### Your task
In the data below, set down exactly the lines from the one containing "Chat with Dorota: [143,488,450,666]" up to and including the one containing "Sticky - timeline: [569,201,827,355]". Leave the pictures out.

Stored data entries
◆ ◆ ◆ ◆

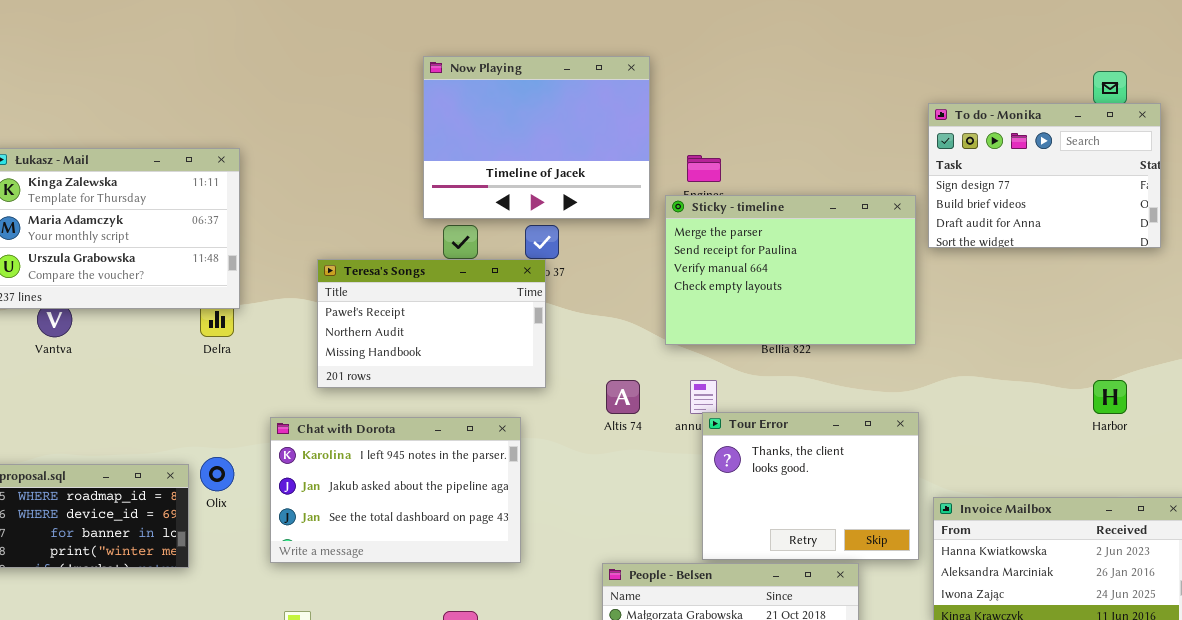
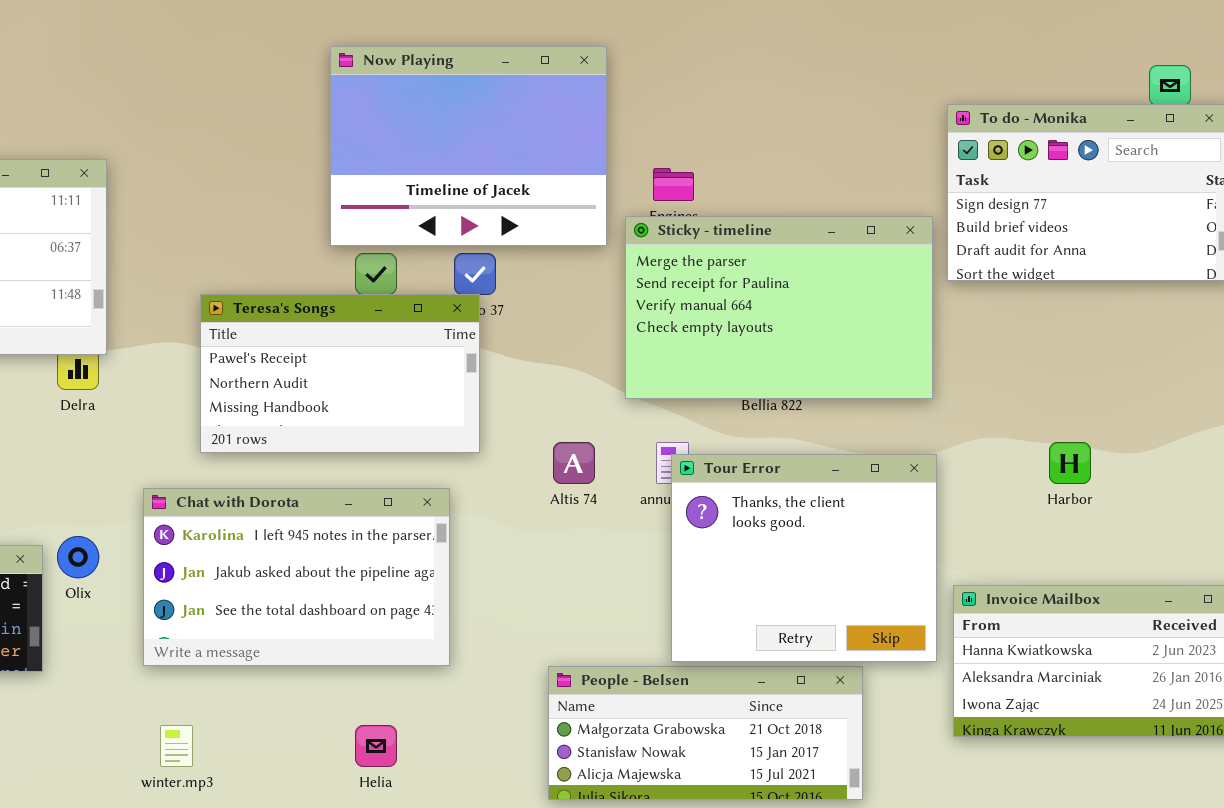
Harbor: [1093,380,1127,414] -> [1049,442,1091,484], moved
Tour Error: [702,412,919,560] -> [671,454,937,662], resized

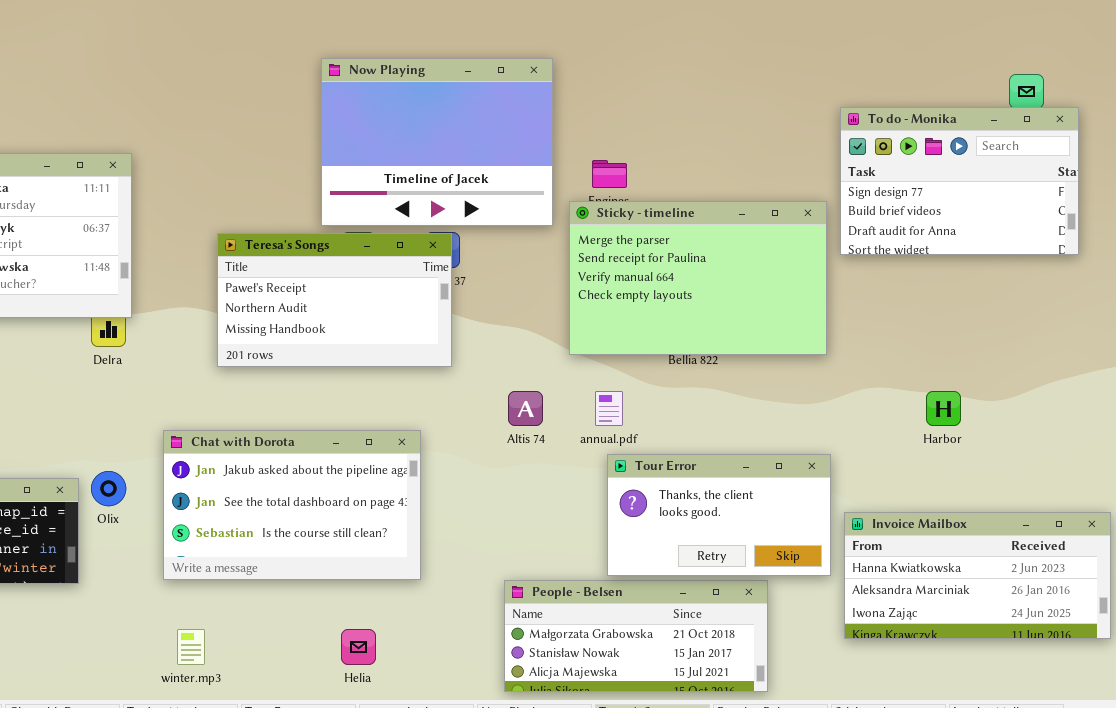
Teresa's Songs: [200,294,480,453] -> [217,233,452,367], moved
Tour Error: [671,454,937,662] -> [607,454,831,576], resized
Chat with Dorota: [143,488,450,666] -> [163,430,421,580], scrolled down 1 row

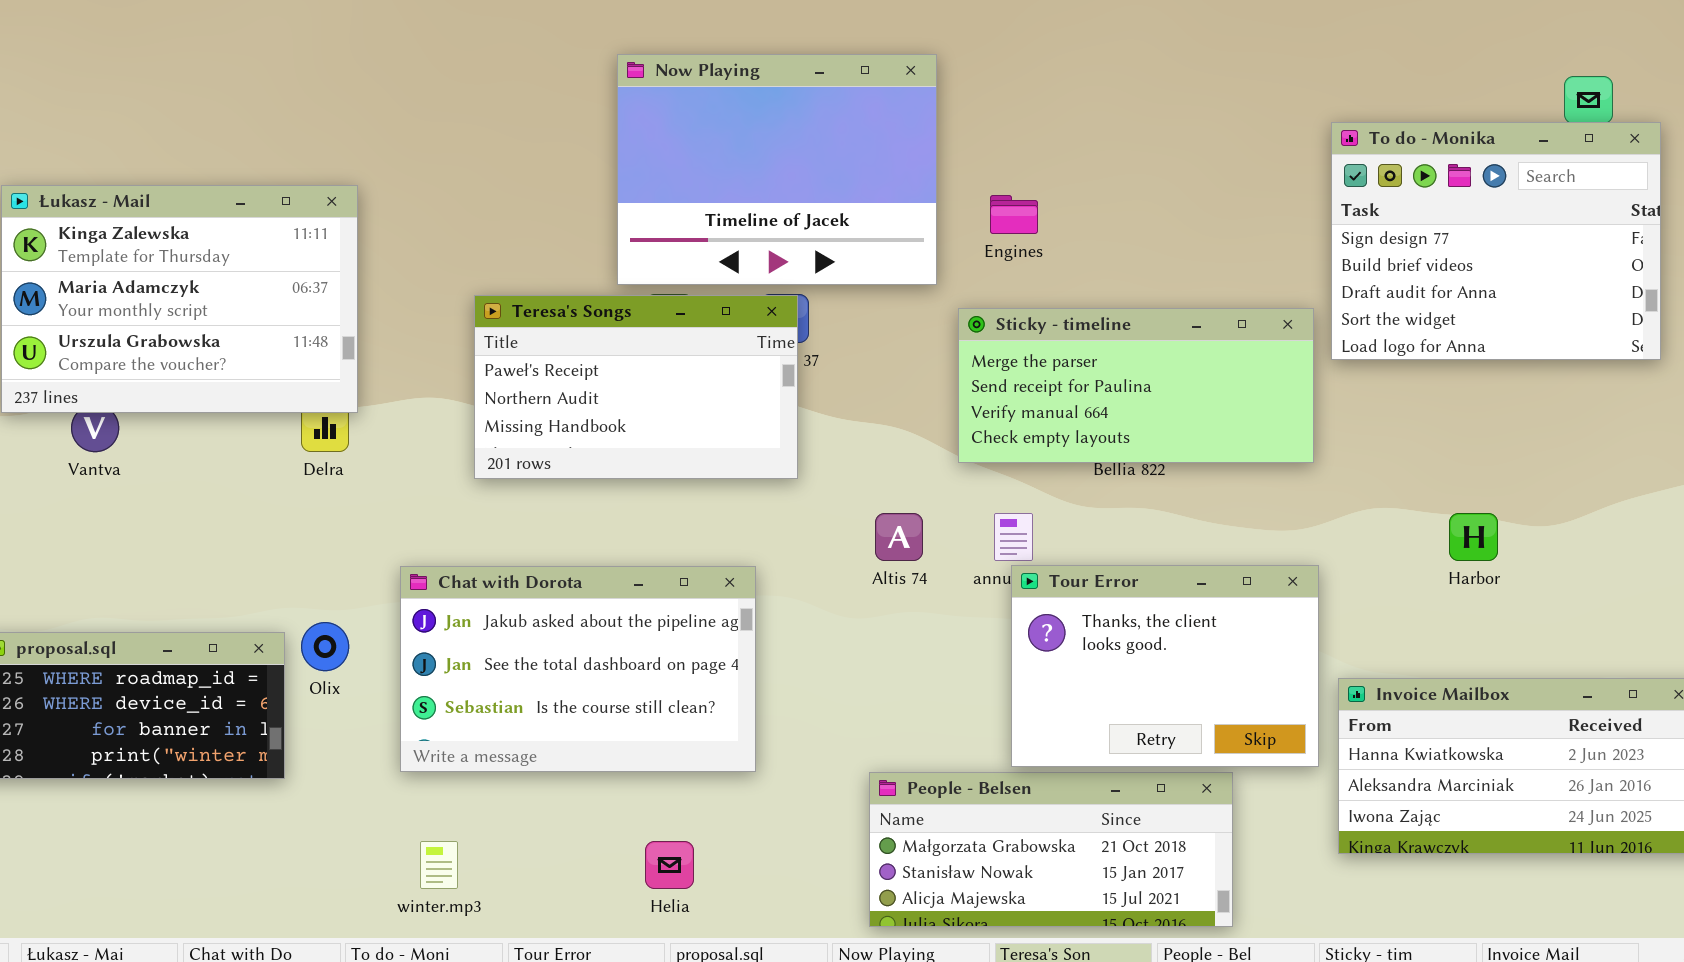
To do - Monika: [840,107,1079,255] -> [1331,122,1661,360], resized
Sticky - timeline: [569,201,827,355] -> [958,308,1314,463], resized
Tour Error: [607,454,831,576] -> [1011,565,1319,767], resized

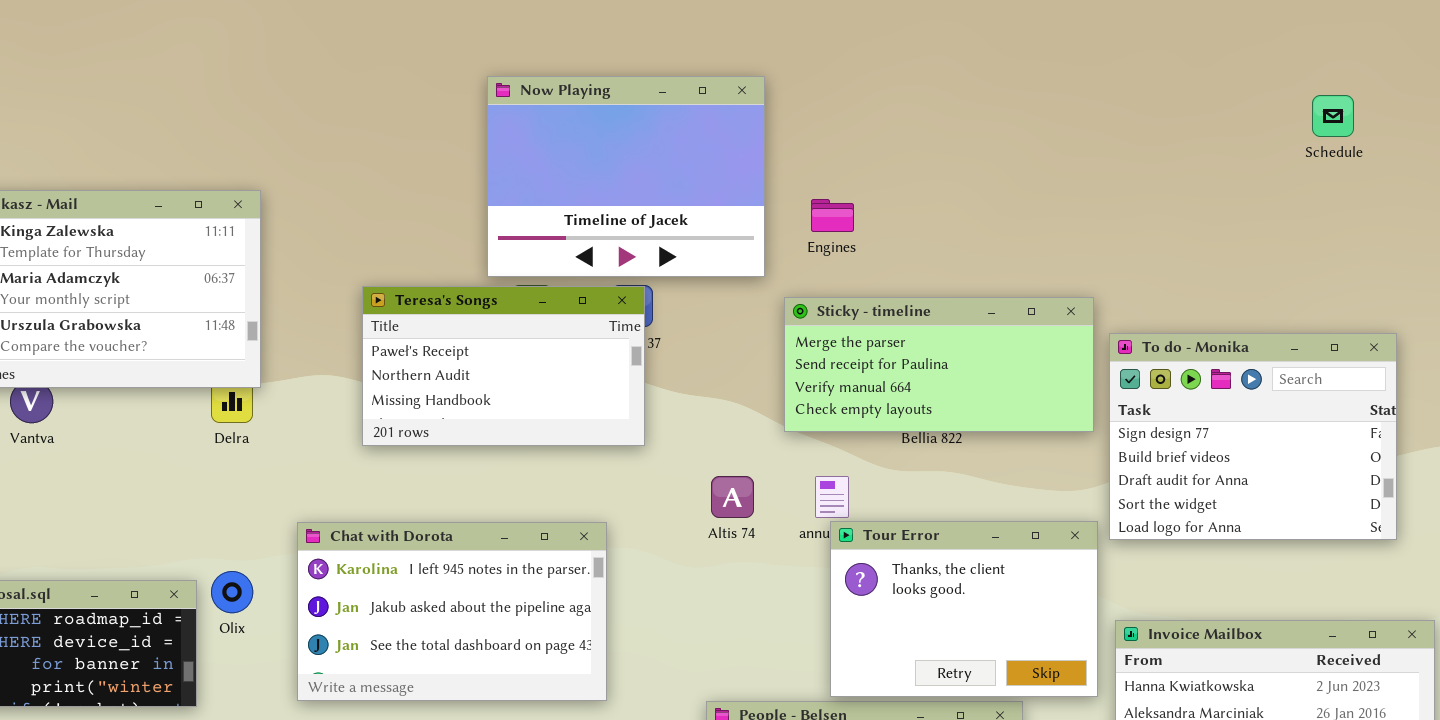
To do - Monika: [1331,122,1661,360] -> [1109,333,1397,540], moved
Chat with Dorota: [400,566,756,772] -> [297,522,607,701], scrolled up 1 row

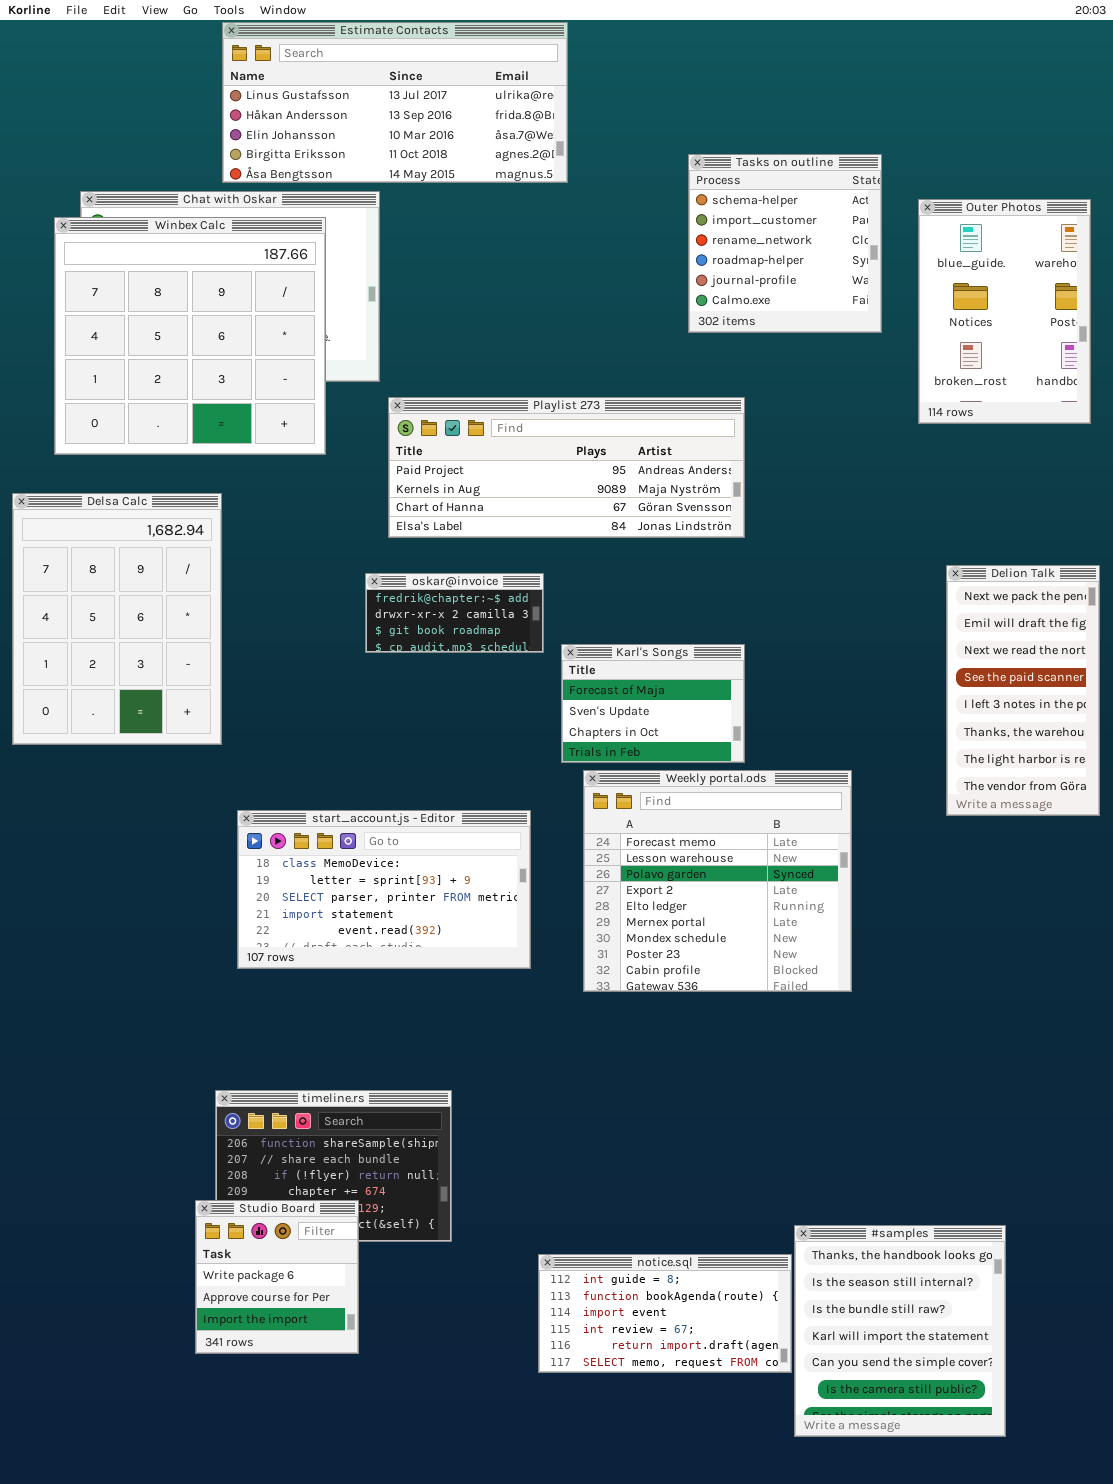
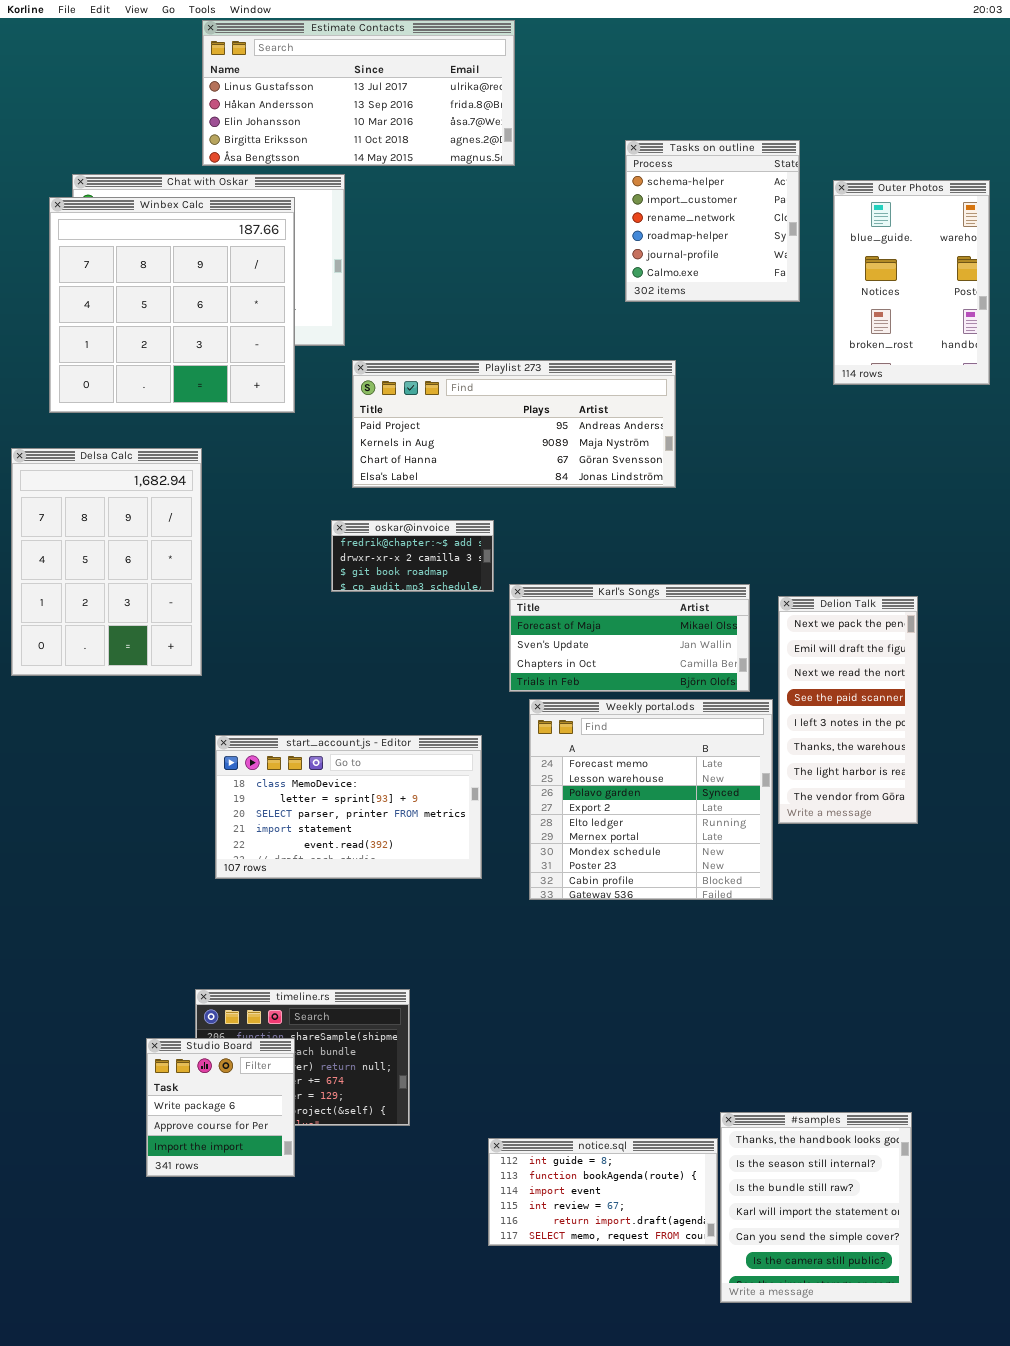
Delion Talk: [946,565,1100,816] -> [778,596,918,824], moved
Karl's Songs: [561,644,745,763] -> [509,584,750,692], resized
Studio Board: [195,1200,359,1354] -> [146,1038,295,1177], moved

◆ ◆ ◆ ◆

### Problem solution
Chat with Dorota: [143,488,450,666] -> [163,430,421,580], scrolled down 1 row

To do - Monika: [840,107,1079,255] -> [1331,122,1661,360], resized
Sticky - timeline: [569,201,827,355] -> [958,308,1314,463], resized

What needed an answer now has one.